- WHAT YOU NEED TO DO -
The lines to find are those in the entries that hold the word "none"; copy every one of them.

- RECORD EXCERPTS -
-----

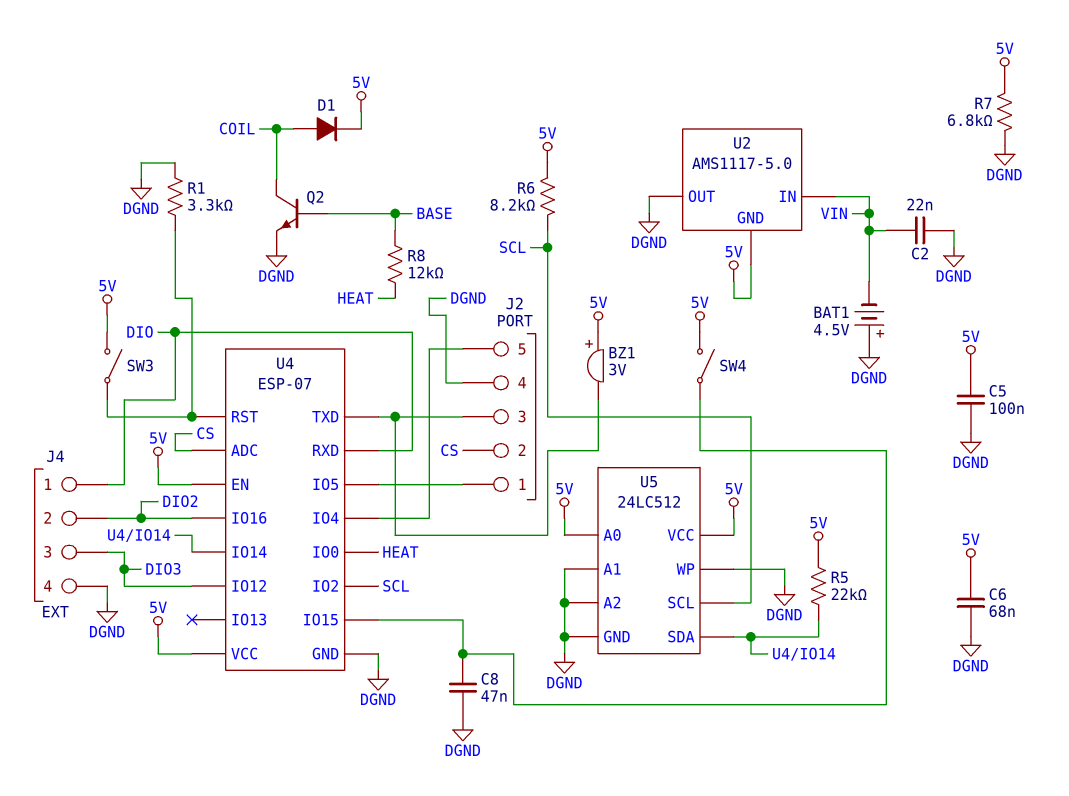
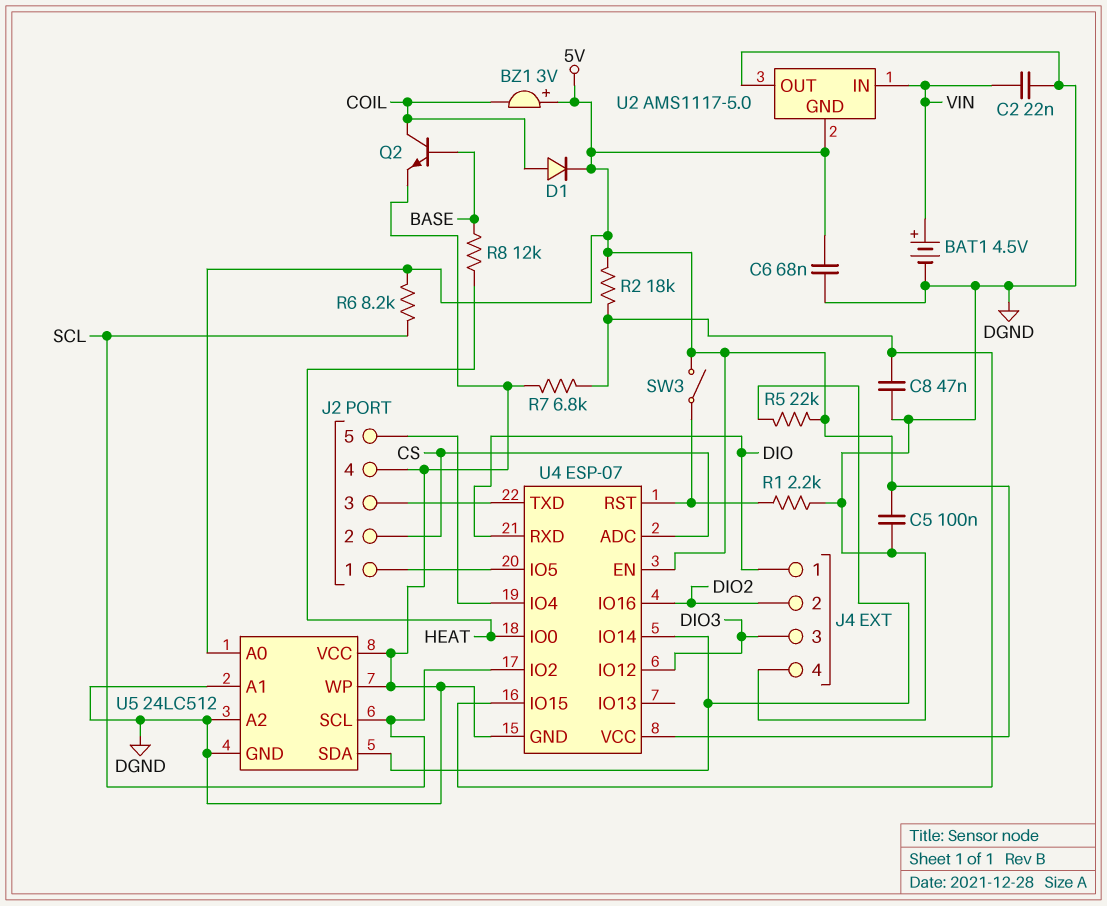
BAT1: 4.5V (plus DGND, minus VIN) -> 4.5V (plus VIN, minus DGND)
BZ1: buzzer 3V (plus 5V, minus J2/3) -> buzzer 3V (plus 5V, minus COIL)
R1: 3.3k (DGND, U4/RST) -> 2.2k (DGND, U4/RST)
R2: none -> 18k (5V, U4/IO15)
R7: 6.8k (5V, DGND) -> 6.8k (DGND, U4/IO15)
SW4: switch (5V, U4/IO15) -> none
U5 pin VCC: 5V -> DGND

-----

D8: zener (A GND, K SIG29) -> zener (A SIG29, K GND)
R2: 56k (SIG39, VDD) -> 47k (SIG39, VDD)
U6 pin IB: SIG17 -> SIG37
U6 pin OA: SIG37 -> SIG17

-----

- ANSWER SPACE -
R2: none -> 18k (5V, U4/IO15)
SW4: switch (5V, U4/IO15) -> none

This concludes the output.